(SOURCE MATERIAL Opens)
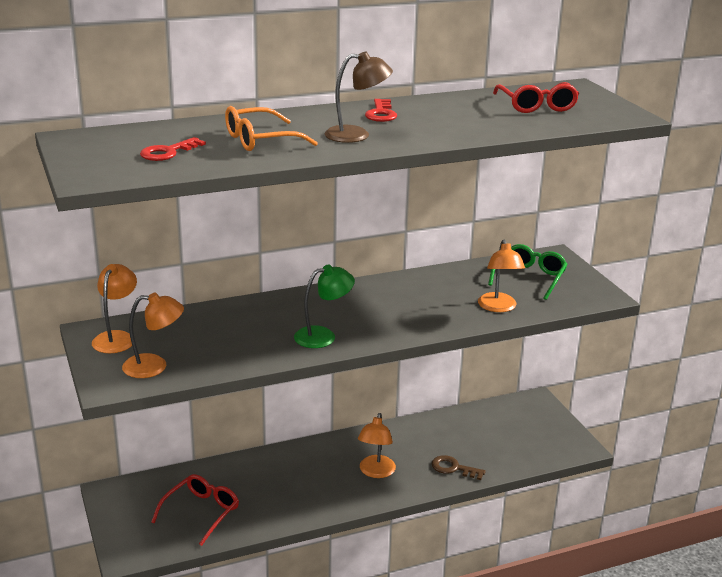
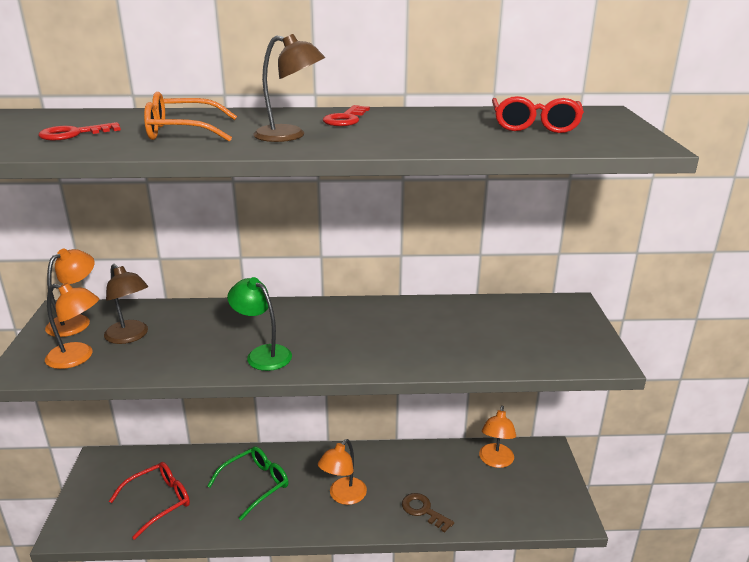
camera: 20 degrees right, 0 degrees up
(186, 341) = (130, 336): none -> brown lamp
(323, 336) = (262, 354): green lamp -> green lamp turned 135 degrees counterclockwise
(498, 307) = (471, 353): orange lamp -> orange lamp (495, 461)
(529, 278) = (528, 324): green glasses -> green glasses (255, 484)

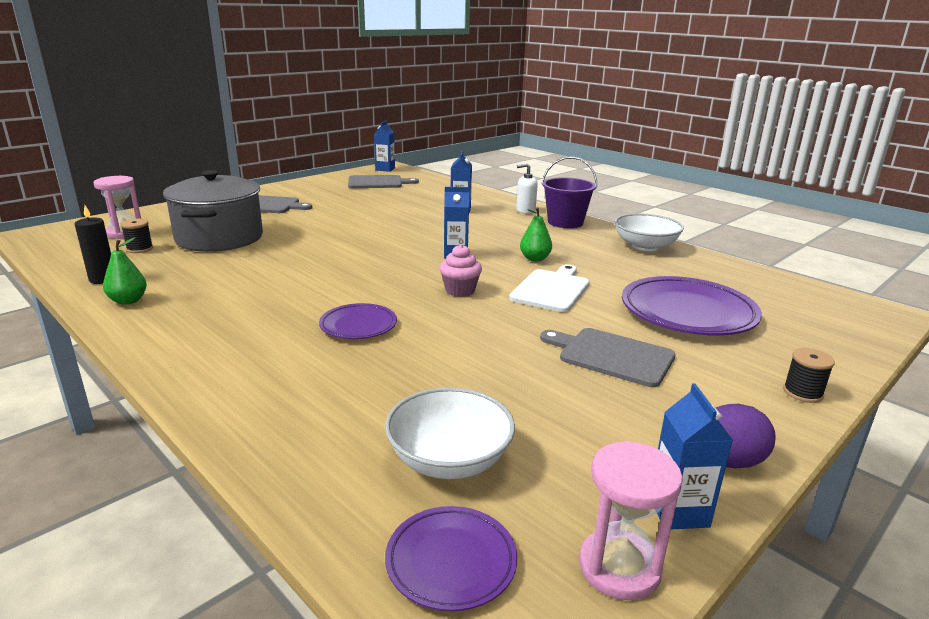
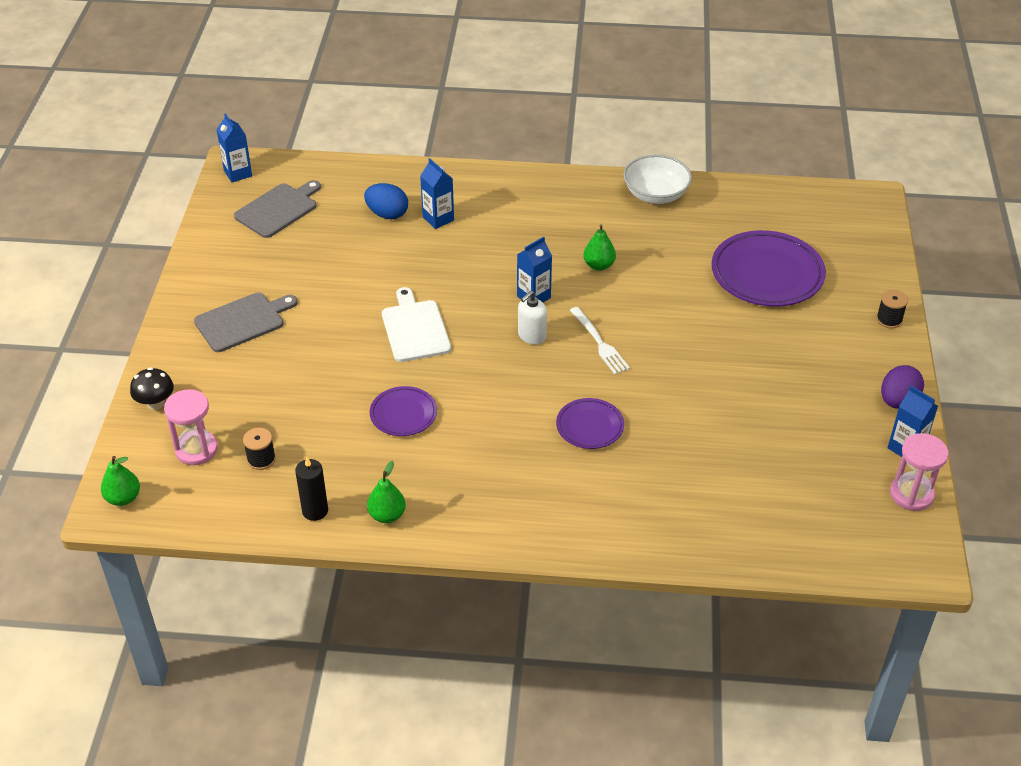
camera: 40 degrees left, 20 degrees up
(49, 233) = (123, 498): none -> green pear
(155, 213) = (155, 403): none -> black mushroom
(219, 238) = (301, 399): grey pot -> none
(433, 200) = (387, 214): none -> blue egg
(449, 460) = (783, 490): white bowl -> none
(451, 561) = (850, 540): purple plate -> purple plate (403, 414)
(460, 290) = (600, 343): pink cupcake -> white fork
(525, 210) = (496, 186): white soap dispenser -> white soap dispenser (531, 336)
(551, 289) = (657, 301): white cutting board -> white cutting board (415, 328)
(565, 222) = (554, 189): purple bucket -> none
(612, 356) = (769, 352): grey cutting board -> none

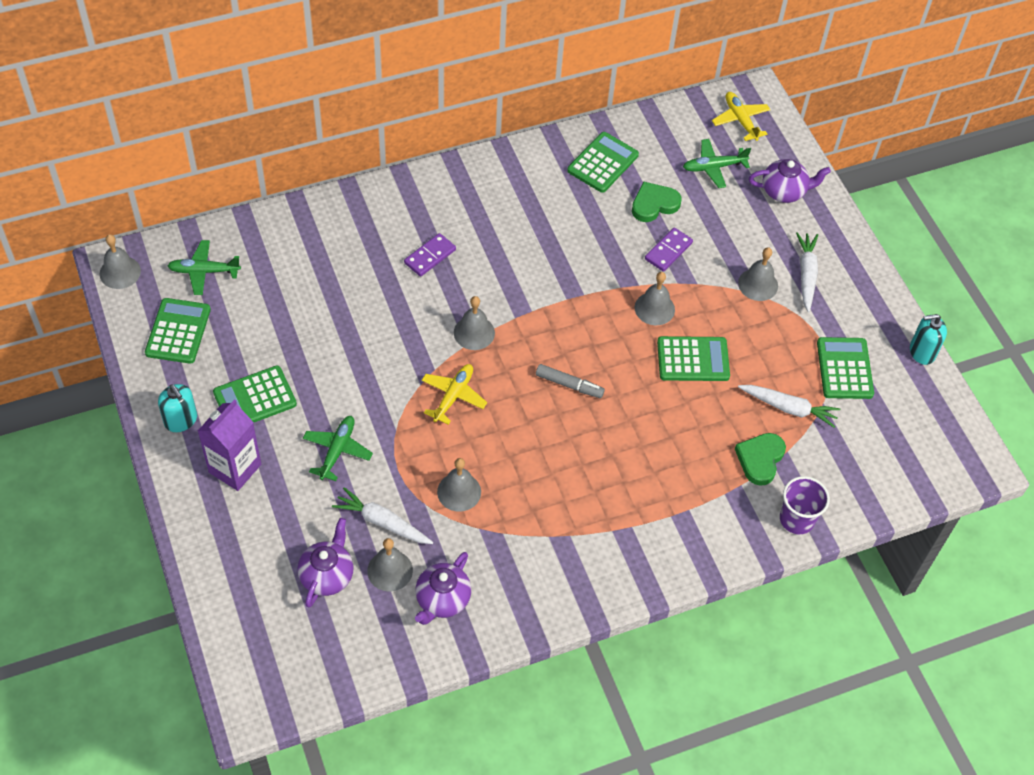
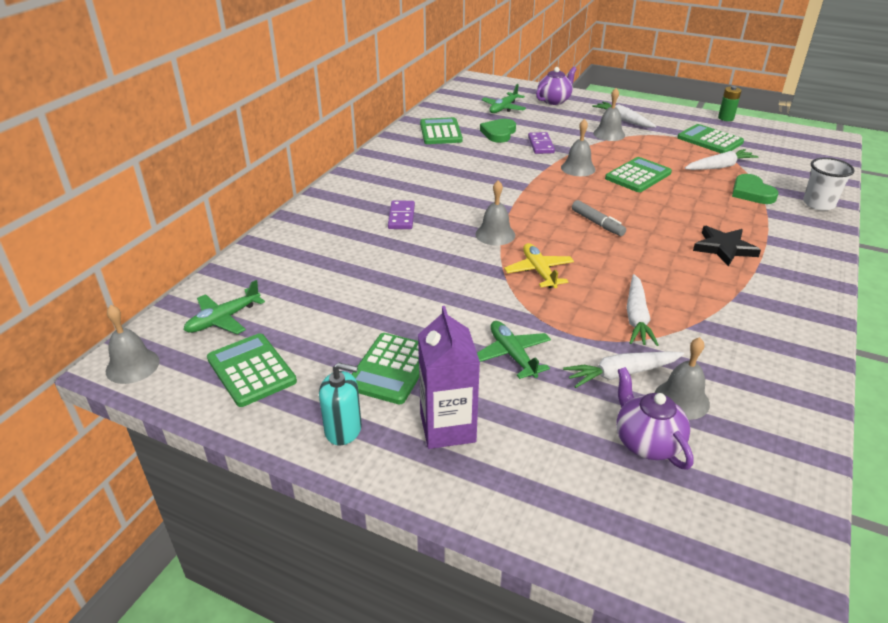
camera: 40 degrees left, 20 degrees down
(442, 600) = (747, 388): purple teapot -> none
(459, 492) = (636, 317): grey bell -> white carrot
(569, 385) = (597, 223): grey marker -> grey marker turned 75 degrees clockwise
(627, 491) = (724, 248): none -> black star
(740, 120) = (485, 89): yellow plane -> none
(796, 519) = (818, 204): purple cup -> white cup
(922, 352) = (725, 118): turquoise soap dispenser -> green battery

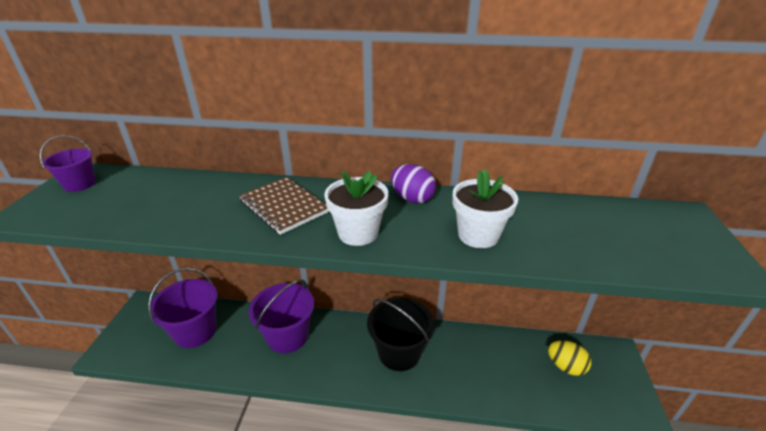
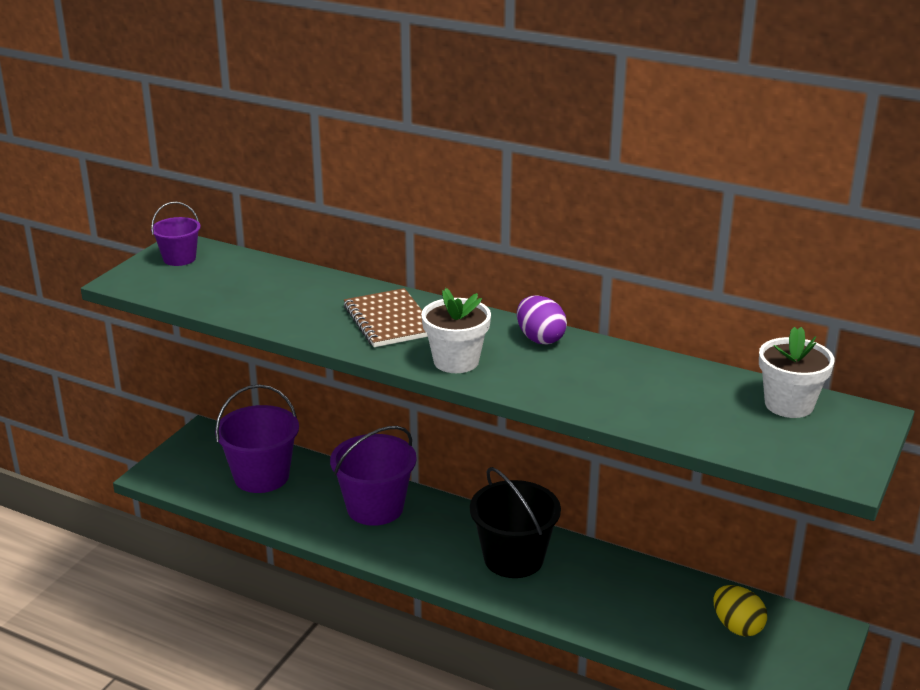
camera: 20 degrees right, 5 degrees down
(478, 235) = (586, 388): white flower pot -> white flower pot (789, 404)

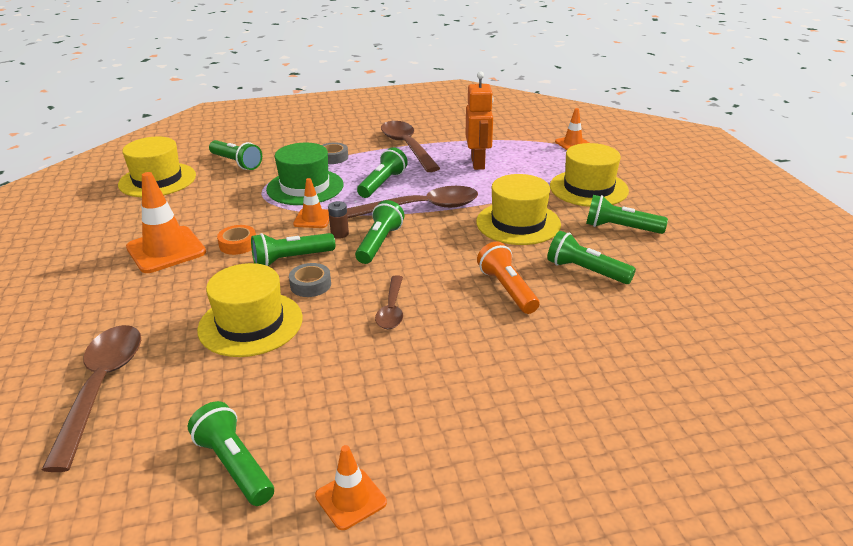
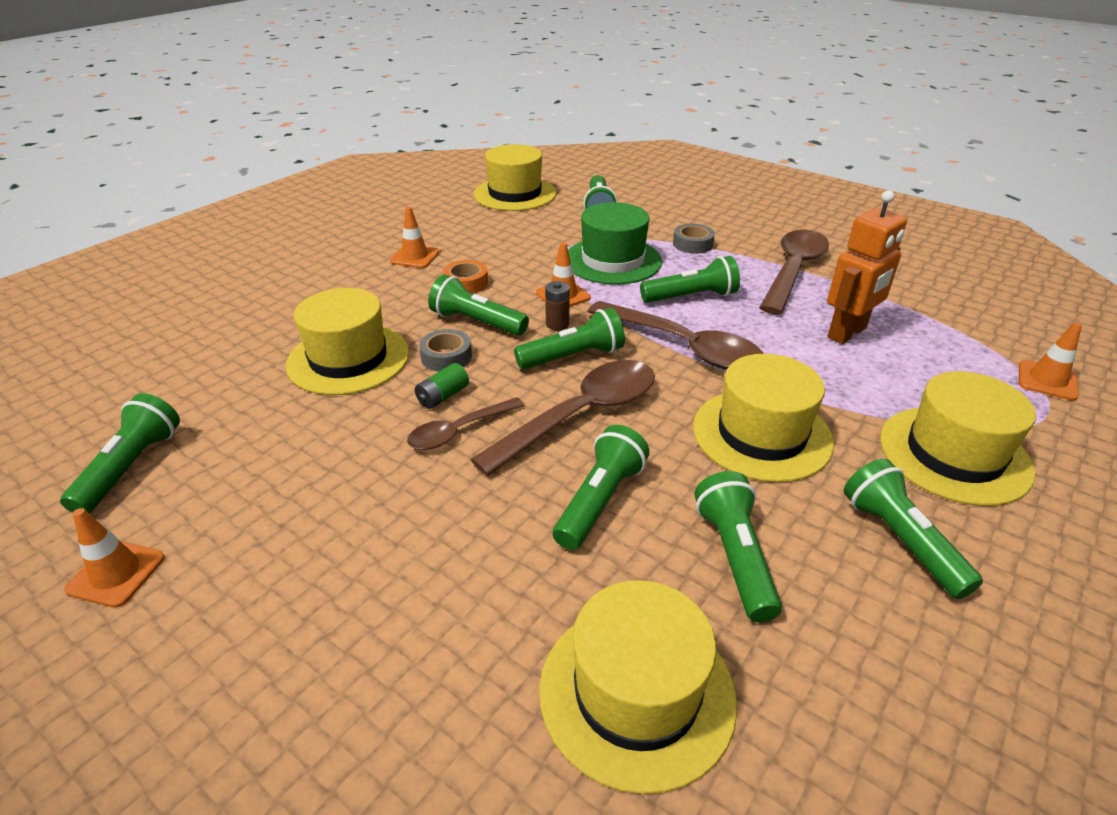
camera: 50 degrees right, 5 degrees up
(101, 387) = (196, 339): brown spoon -> brown spoon (581, 415)
(166, 250) = (415, 257): orange traffic cone -> orange traffic cone, size x0.56
(350, 302) = (443, 396): none -> green battery
(507, 289) = (599, 500): orange flashlight -> green flashlight
(634, 334) = (636, 692): none -> yellow hat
(SOURCE MATERIAL Closes)
WORK REQUIRED:
With pictures excluded, copy exactly the lines from the line containing "(442, 600) = (747, 388): purple" through the last line of the listing above, both ends included.

THE COMPLETED TASK:
(442, 600) = (747, 388): purple teapot -> none
(459, 492) = (636, 317): grey bell -> white carrot
(569, 385) = (597, 223): grey marker -> grey marker turned 75 degrees clockwise
(627, 491) = (724, 248): none -> black star
(740, 120) = (485, 89): yellow plane -> none
(796, 519) = (818, 204): purple cup -> white cup
(922, 352) = (725, 118): turquoise soap dispenser -> green battery

camera: 20 degrees right, 5 degrees down
(478, 235) = (586, 388): white flower pot -> white flower pot (789, 404)

camera: 50 degrees right, 5 degrees up
(101, 387) = (196, 339): brown spoon -> brown spoon (581, 415)
(166, 250) = (415, 257): orange traffic cone -> orange traffic cone, size x0.56
(350, 302) = (443, 396): none -> green battery
(507, 289) = (599, 500): orange flashlight -> green flashlight
(634, 334) = (636, 692): none -> yellow hat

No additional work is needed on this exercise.